YOUR ASSIGNMENT: Copy out the listing that follows exactly, dropping every picture.

DATA FOR REVIEW:
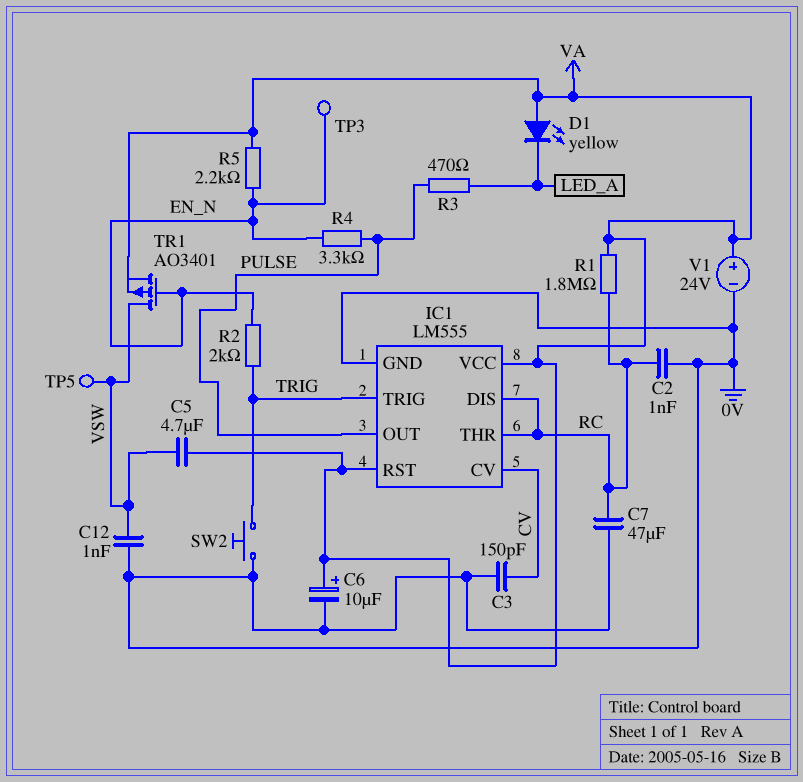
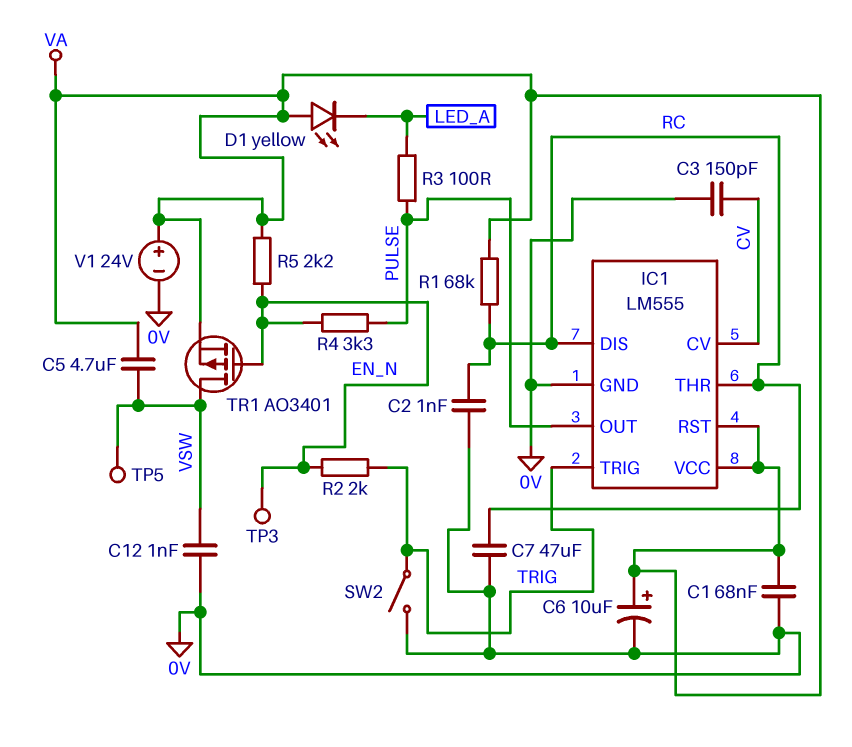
C1: none -> 68nF (0V, VA)
R1: 1.8M (RC, VA) -> 68k (RC, VA)
R3: 470 (LED_A, PULSE) -> 100 (LED_A, PULSE)
SW2: button (0V, TRIG) -> switch (0V, TRIG)

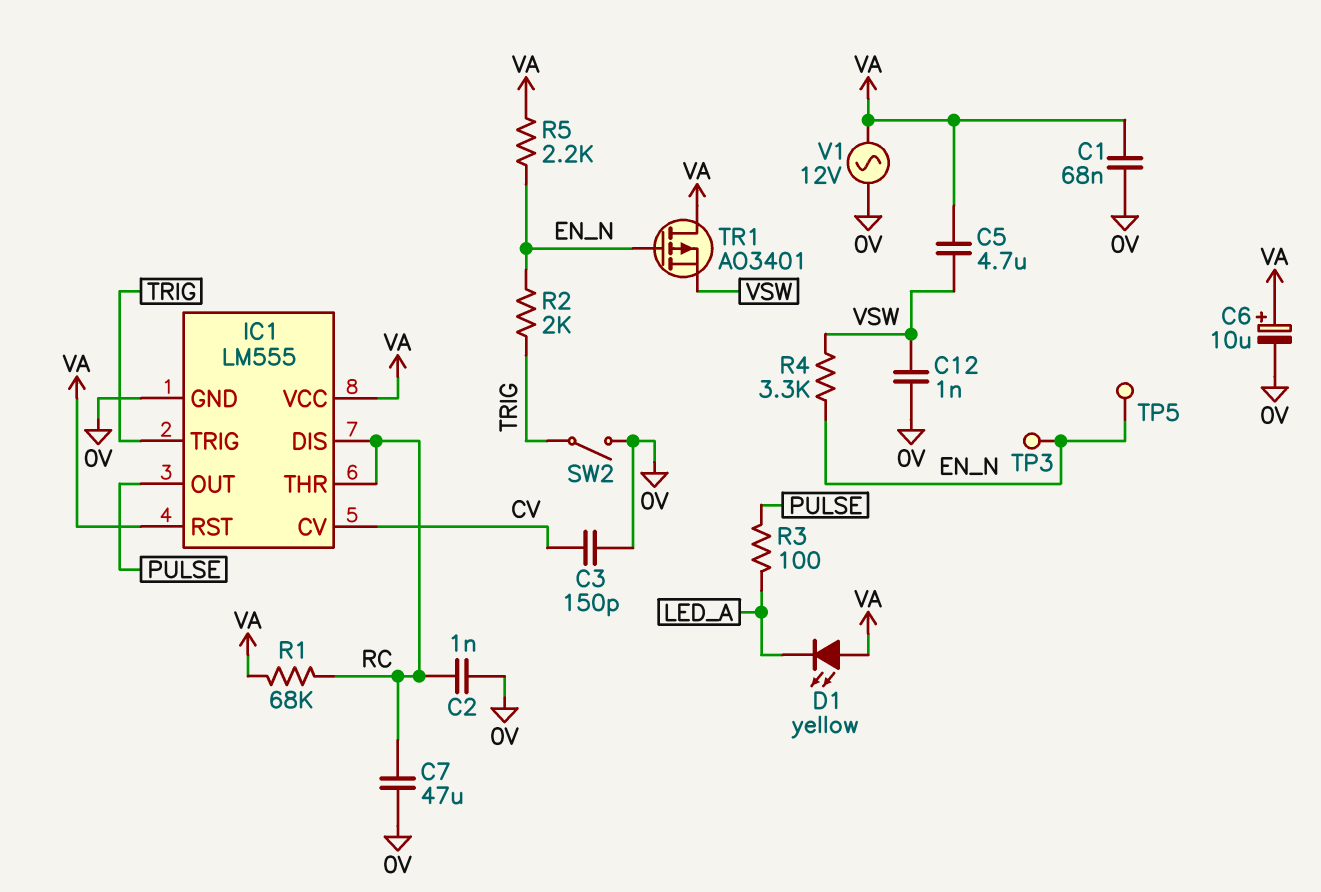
R4: 3.3k (EN_N, PULSE) -> 3.3k (EN_N, VSW)
TP5: test point (VSW) -> test point (EN_N)
TR1: PMOS AO3401 (G EN_N, D VSW, S VA) -> PMOS AO3401 (G EN_N, D VA, S VSW)
V1: 24V (plus VA, minus 0V) -> AC 12V (0V, VA)

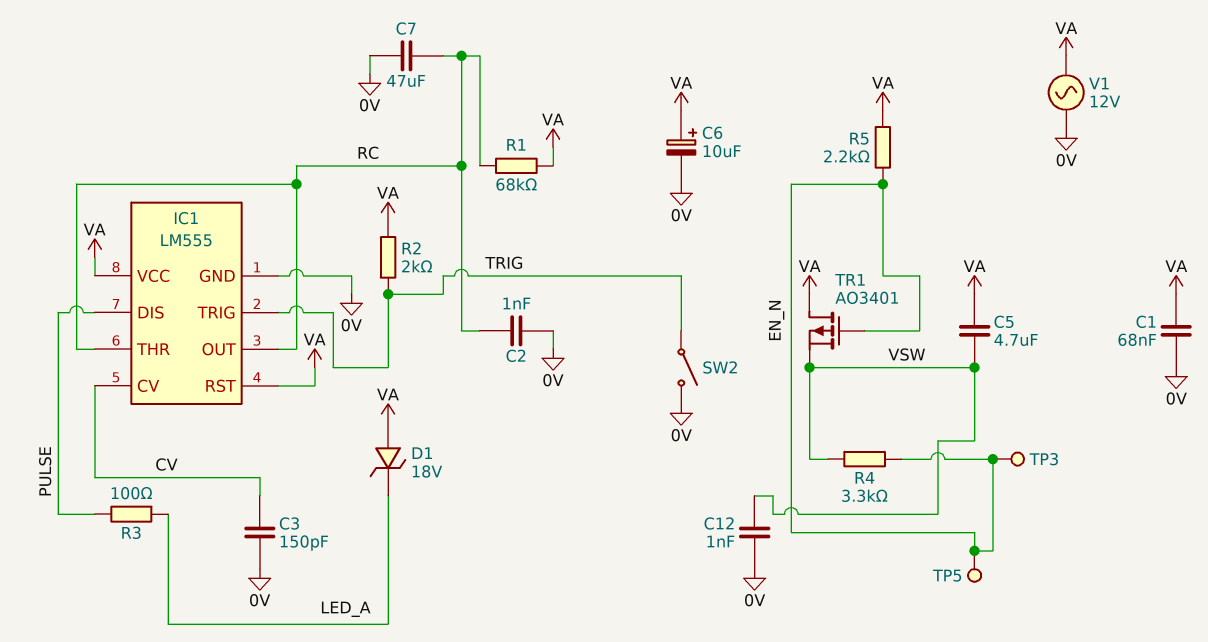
D1: LED yellow (A VA, K LED_A) -> zener 18V (A VA, K LED_A)
IC1 pin DIS: RC -> PULSE
IC1 pin OUT: PULSE -> RC
R2: 2k (EN_N, TRIG) -> 2k (TRIG, VA)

EXERCISE RESULT:
C1: none -> 68nF (0V, VA)
R1: 1.8M (RC, VA) -> 68k (RC, VA)
R3: 470 (LED_A, PULSE) -> 100 (LED_A, PULSE)
SW2: button (0V, TRIG) -> switch (0V, TRIG)

R4: 3.3k (EN_N, PULSE) -> 3.3k (EN_N, VSW)
TP5: test point (VSW) -> test point (EN_N)
TR1: PMOS AO3401 (G EN_N, D VSW, S VA) -> PMOS AO3401 (G EN_N, D VA, S VSW)
V1: 24V (plus VA, minus 0V) -> AC 12V (0V, VA)

D1: LED yellow (A VA, K LED_A) -> zener 18V (A VA, K LED_A)
IC1 pin DIS: RC -> PULSE
IC1 pin OUT: PULSE -> RC
R2: 2k (EN_N, TRIG) -> 2k (TRIG, VA)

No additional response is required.